### GOAL OF THE EXERCISE:
Please return each line of the listing exactly as given.

### RECORDS SHOWN:
• • •
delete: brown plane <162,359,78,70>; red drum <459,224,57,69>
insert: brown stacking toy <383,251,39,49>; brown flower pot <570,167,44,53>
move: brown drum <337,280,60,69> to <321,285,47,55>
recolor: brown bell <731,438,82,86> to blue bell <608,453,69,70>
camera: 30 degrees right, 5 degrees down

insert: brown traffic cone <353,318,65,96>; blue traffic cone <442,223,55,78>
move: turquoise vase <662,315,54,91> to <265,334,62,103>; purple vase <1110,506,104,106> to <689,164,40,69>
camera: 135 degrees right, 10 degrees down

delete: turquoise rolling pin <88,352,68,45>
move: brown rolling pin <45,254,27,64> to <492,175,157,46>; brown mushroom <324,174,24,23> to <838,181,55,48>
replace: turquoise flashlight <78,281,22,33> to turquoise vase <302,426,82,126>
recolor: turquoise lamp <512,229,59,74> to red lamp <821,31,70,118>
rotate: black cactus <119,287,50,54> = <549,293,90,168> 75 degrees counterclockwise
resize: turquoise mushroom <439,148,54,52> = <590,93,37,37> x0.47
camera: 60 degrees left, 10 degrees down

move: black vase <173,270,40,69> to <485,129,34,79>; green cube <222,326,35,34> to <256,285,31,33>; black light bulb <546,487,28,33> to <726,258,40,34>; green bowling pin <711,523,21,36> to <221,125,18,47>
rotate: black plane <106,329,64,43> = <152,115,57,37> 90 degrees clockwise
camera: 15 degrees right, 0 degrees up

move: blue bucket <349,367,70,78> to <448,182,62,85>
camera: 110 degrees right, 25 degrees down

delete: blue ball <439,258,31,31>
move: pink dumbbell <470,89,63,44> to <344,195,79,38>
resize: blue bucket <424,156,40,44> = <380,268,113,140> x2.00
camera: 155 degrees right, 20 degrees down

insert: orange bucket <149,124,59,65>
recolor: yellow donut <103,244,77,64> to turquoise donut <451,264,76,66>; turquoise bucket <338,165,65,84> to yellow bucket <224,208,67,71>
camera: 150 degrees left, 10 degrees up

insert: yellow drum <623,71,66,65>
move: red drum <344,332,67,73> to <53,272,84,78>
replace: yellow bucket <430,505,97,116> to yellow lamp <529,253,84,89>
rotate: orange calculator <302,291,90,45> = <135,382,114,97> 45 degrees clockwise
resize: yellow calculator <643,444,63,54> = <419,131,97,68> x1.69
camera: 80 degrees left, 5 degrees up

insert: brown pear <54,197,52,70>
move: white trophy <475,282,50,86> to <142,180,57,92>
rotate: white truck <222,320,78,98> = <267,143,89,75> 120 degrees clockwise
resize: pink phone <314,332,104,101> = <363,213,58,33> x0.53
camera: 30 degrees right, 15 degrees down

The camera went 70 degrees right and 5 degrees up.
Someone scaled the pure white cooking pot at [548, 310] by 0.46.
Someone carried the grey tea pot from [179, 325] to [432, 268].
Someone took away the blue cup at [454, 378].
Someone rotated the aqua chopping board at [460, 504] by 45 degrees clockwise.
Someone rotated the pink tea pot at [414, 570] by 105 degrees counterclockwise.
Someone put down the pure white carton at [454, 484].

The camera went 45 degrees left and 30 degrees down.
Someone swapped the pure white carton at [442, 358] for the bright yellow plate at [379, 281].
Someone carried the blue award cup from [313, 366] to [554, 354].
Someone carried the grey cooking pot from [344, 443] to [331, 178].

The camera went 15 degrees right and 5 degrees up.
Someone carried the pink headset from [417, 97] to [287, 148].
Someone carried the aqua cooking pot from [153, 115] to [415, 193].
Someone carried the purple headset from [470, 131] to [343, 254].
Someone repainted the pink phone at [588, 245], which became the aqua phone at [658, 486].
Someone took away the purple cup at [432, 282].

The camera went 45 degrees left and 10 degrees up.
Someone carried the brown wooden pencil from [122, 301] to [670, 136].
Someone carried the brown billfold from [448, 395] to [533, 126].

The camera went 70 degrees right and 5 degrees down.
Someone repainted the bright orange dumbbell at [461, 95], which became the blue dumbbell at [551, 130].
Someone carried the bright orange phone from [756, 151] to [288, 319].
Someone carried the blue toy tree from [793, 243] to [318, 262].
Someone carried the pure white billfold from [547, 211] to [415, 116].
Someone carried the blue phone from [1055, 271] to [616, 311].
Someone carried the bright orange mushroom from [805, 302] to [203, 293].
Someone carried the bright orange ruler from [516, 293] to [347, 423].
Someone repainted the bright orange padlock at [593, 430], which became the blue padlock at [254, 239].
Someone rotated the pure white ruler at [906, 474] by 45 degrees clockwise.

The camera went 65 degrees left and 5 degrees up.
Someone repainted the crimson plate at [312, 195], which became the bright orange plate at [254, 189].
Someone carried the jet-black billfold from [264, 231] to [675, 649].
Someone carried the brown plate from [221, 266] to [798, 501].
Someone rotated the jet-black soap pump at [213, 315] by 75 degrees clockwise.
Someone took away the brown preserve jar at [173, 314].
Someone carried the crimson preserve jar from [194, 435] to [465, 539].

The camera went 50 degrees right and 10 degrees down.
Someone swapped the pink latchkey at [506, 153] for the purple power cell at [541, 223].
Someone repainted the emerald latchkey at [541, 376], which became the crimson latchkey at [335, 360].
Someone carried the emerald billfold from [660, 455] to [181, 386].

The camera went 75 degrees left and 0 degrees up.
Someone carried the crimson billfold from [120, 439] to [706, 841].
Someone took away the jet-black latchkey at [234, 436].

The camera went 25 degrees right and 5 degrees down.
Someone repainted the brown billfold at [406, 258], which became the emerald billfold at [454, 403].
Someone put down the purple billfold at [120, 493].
• • •
### EXPECTED ANSWER:
delete: brown plane <162,359,78,70>; red drum <459,224,57,69>
insert: brown stacking toy <383,251,39,49>; brown flower pot <570,167,44,53>
move: brown drum <337,280,60,69> to <321,285,47,55>
recolor: brown bell <731,438,82,86> to blue bell <608,453,69,70>
camera: 30 degrees right, 5 degrees down

insert: brown traffic cone <353,318,65,96>; blue traffic cone <442,223,55,78>
move: turquoise vase <662,315,54,91> to <265,334,62,103>; purple vase <1110,506,104,106> to <689,164,40,69>
camera: 135 degrees right, 10 degrees down

delete: turquoise rolling pin <88,352,68,45>
move: brown rolling pin <45,254,27,64> to <492,175,157,46>; brown mushroom <324,174,24,23> to <838,181,55,48>
replace: turquoise flashlight <78,281,22,33> to turquoise vase <302,426,82,126>
recolor: turquoise lamp <512,229,59,74> to red lamp <821,31,70,118>
rotate: black cactus <119,287,50,54> = <549,293,90,168> 75 degrees counterclockwise
resize: turquoise mushroom <439,148,54,52> = <590,93,37,37> x0.47
camera: 60 degrees left, 10 degrees down

move: black vase <173,270,40,69> to <485,129,34,79>; green cube <222,326,35,34> to <256,285,31,33>; black light bulb <546,487,28,33> to <726,258,40,34>; green bowling pin <711,523,21,36> to <221,125,18,47>
rotate: black plane <106,329,64,43> = <152,115,57,37> 90 degrees clockwise
camera: 15 degrees right, 0 degrees up

move: blue bucket <349,367,70,78> to <448,182,62,85>
camera: 110 degrees right, 25 degrees down

delete: blue ball <439,258,31,31>
move: pink dumbbell <470,89,63,44> to <344,195,79,38>
resize: blue bucket <424,156,40,44> = <380,268,113,140> x2.00
camera: 155 degrees right, 20 degrees down

insert: orange bucket <149,124,59,65>
recolor: yellow donut <103,244,77,64> to turquoise donut <451,264,76,66>; turquoise bucket <338,165,65,84> to yellow bucket <224,208,67,71>
camera: 150 degrees left, 10 degrees up

insert: yellow drum <623,71,66,65>
move: red drum <344,332,67,73> to <53,272,84,78>
replace: yellow bucket <430,505,97,116> to yellow lamp <529,253,84,89>
rotate: orange calculator <302,291,90,45> = <135,382,114,97> 45 degrees clockwise
resize: yellow calculator <643,444,63,54> = <419,131,97,68> x1.69
camera: 80 degrees left, 5 degrees up

insert: brown pear <54,197,52,70>
move: white trophy <475,282,50,86> to <142,180,57,92>
rotate: white truck <222,320,78,98> = <267,143,89,75> 120 degrees clockwise
resize: pink phone <314,332,104,101> = <363,213,58,33> x0.53
camera: 30 degrees right, 15 degrees down

The camera went 70 degrees right and 5 degrees up.
Someone scaled the pure white cooking pot at [548, 310] by 0.46.
Someone carried the grey tea pot from [179, 325] to [432, 268].
Someone took away the blue cup at [454, 378].
Someone rotated the aqua chopping board at [460, 504] by 45 degrees clockwise.
Someone rotated the pink tea pot at [414, 570] by 105 degrees counterclockwise.
Someone put down the pure white carton at [454, 484].

The camera went 45 degrees left and 30 degrees down.
Someone swapped the pure white carton at [442, 358] for the bright yellow plate at [379, 281].
Someone carried the blue award cup from [313, 366] to [554, 354].
Someone carried the grey cooking pot from [344, 443] to [331, 178].

The camera went 15 degrees right and 5 degrees up.
Someone carried the pink headset from [417, 97] to [287, 148].
Someone carried the aqua cooking pot from [153, 115] to [415, 193].
Someone carried the purple headset from [470, 131] to [343, 254].
Someone repainted the pink phone at [588, 245], which became the aqua phone at [658, 486].
Someone took away the purple cup at [432, 282].

The camera went 45 degrees left and 10 degrees up.
Someone carried the brown wooden pencil from [122, 301] to [670, 136].
Someone carried the brown billfold from [448, 395] to [533, 126].

The camera went 70 degrees right and 5 degrees down.
Someone repainted the bright orange dumbbell at [461, 95], which became the blue dumbbell at [551, 130].
Someone carried the bright orange phone from [756, 151] to [288, 319].
Someone carried the blue toy tree from [793, 243] to [318, 262].
Someone carried the pure white billfold from [547, 211] to [415, 116].
Someone carried the blue phone from [1055, 271] to [616, 311].
Someone carried the bright orange mushroom from [805, 302] to [203, 293].
Someone carried the bright orange ruler from [516, 293] to [347, 423].
Someone repainted the bright orange padlock at [593, 430], which became the blue padlock at [254, 239].
Someone rotated the pure white ruler at [906, 474] by 45 degrees clockwise.

The camera went 65 degrees left and 5 degrees up.
Someone repainted the crimson plate at [312, 195], which became the bright orange plate at [254, 189].
Someone carried the jet-black billfold from [264, 231] to [675, 649].
Someone carried the brown plate from [221, 266] to [798, 501].
Someone rotated the jet-black soap pump at [213, 315] by 75 degrees clockwise.
Someone took away the brown preserve jar at [173, 314].
Someone carried the crimson preserve jar from [194, 435] to [465, 539].

The camera went 50 degrees right and 10 degrees down.
Someone swapped the pink latchkey at [506, 153] for the purple power cell at [541, 223].
Someone repainted the emerald latchkey at [541, 376], which became the crimson latchkey at [335, 360].
Someone carried the emerald billfold from [660, 455] to [181, 386].

The camera went 75 degrees left and 0 degrees up.
Someone carried the crimson billfold from [120, 439] to [706, 841].
Someone took away the jet-black latchkey at [234, 436].

The camera went 25 degrees right and 5 degrees down.
Someone repainted the brown billfold at [406, 258], which became the emerald billfold at [454, 403].
Someone put down the purple billfold at [120, 493].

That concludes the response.